[Records from a collection]
____

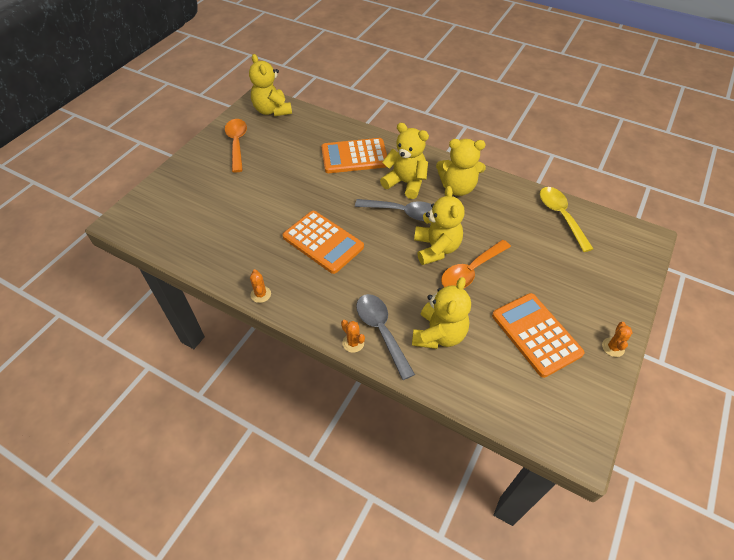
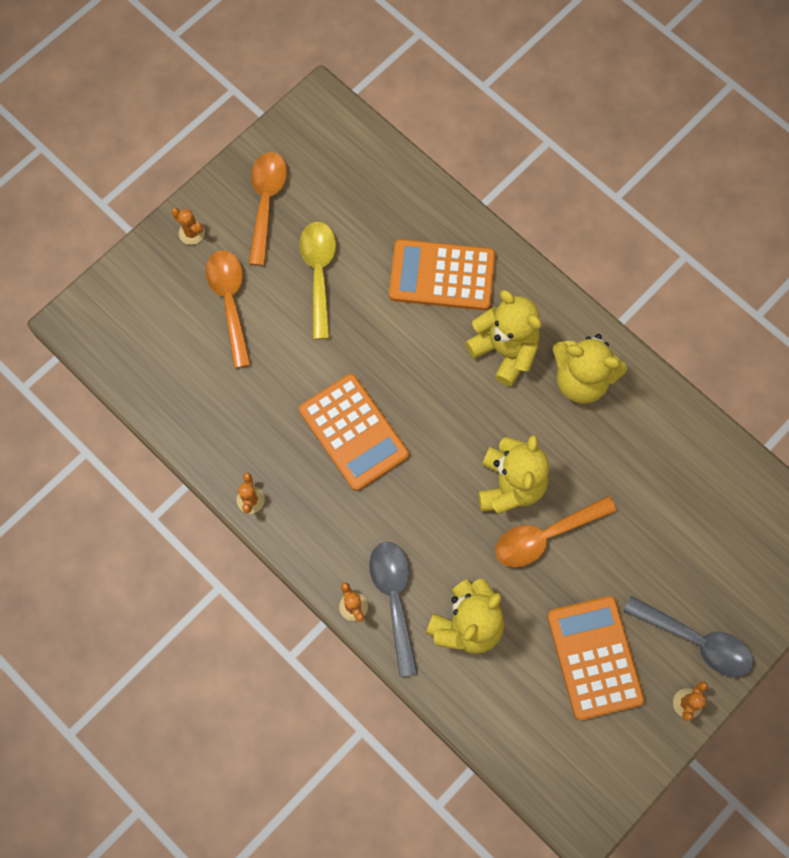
camera: 15 degrees right, 20 degrees up
(192, 165) = (191, 233): none -> orange cactus
(223, 192) = (230, 302): none -> orange spoon
(272, 110) = (335, 138): yellow teddy bear -> none
(403, 212) = (483, 407): grey spoon -> grey spoon (696, 641)
(561, 216) = (715, 474): yellow spoon -> yellow spoon (319, 273)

____

▸ **Work to complete**: Filter the records for lines containing the word "spoon" and copy each one.

▸ **The completed task**:
(223, 192) = (230, 302): none -> orange spoon
(403, 212) = (483, 407): grey spoon -> grey spoon (696, 641)
(561, 216) = (715, 474): yellow spoon -> yellow spoon (319, 273)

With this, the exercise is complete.